##### Material provided
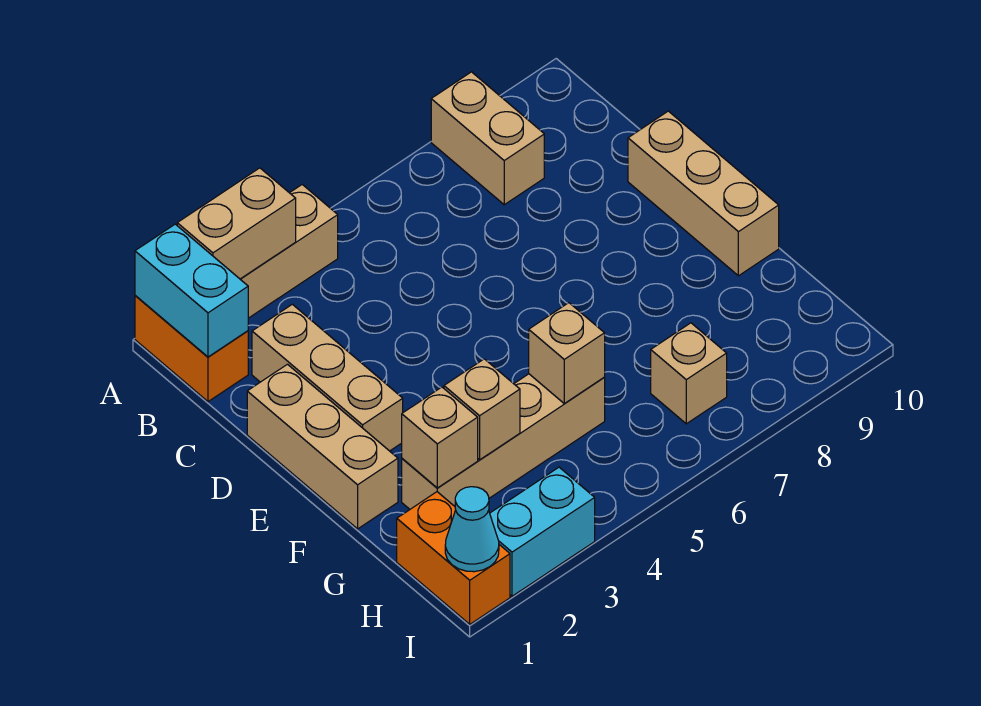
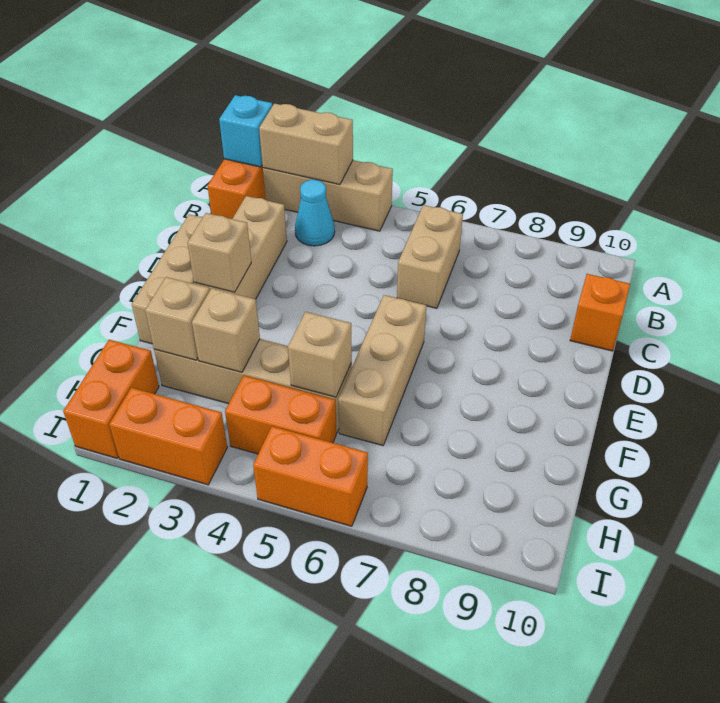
cyan brick A1:B1 level 2 -> cyan brick A1 level 2
tan brick A8:B8 level 1 -> tan brick B6:C6 level 1
none -> orange brick C10 level 1
tan brick D10:F10 level 1 -> tan brick E6:G6 level 1
none -> orange brick H4:H5 level 1
tan brick H7 level 1 -> tan brick E2 level 2
cyan cone I1 level 2 -> cyan cone B3 level 1
cyan brick I2:I3 level 1 -> orange brick I2:I3 level 1
none -> orange brick I5:I6 level 1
##########
## [Exercise details]
From the line holding "tan brick D10:F10" to the end of the listing, copy every line exactly, both ends included, and add nothing.

## [Solution]
tan brick D10:F10 level 1 -> tan brick E6:G6 level 1
none -> orange brick H4:H5 level 1
tan brick H7 level 1 -> tan brick E2 level 2
cyan cone I1 level 2 -> cyan cone B3 level 1
cyan brick I2:I3 level 1 -> orange brick I2:I3 level 1
none -> orange brick I5:I6 level 1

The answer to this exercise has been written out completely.